> _DIRECTIONS_:
Throughout the listing that follows, find each line with the word "yellow" and copy it.

[[ DATA SHOWN, beginning ]]

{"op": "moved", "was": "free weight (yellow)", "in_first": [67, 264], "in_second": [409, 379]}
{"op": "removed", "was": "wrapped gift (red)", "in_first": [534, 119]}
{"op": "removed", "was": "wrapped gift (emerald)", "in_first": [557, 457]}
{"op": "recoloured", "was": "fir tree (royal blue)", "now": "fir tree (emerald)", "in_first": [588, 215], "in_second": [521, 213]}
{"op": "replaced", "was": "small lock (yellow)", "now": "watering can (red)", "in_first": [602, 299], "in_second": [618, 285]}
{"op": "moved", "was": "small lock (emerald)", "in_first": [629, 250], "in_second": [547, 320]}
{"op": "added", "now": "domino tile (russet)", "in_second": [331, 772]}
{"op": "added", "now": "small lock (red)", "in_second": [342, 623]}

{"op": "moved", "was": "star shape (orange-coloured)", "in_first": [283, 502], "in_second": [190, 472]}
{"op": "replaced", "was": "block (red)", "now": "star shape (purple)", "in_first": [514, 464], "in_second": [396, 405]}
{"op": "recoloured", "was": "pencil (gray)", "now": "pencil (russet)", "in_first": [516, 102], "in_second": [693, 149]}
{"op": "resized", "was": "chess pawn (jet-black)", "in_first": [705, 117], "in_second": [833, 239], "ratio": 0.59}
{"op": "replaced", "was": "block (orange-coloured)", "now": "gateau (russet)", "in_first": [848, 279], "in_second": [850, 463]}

[[ DATA SHOWN, end ]]

> _WRITTEN RESPONSE_:
{"op": "moved", "was": "free weight (yellow)", "in_first": [67, 264], "in_second": [409, 379]}
{"op": "replaced", "was": "small lock (yellow)", "now": "watering can (red)", "in_first": [602, 299], "in_second": [618, 285]}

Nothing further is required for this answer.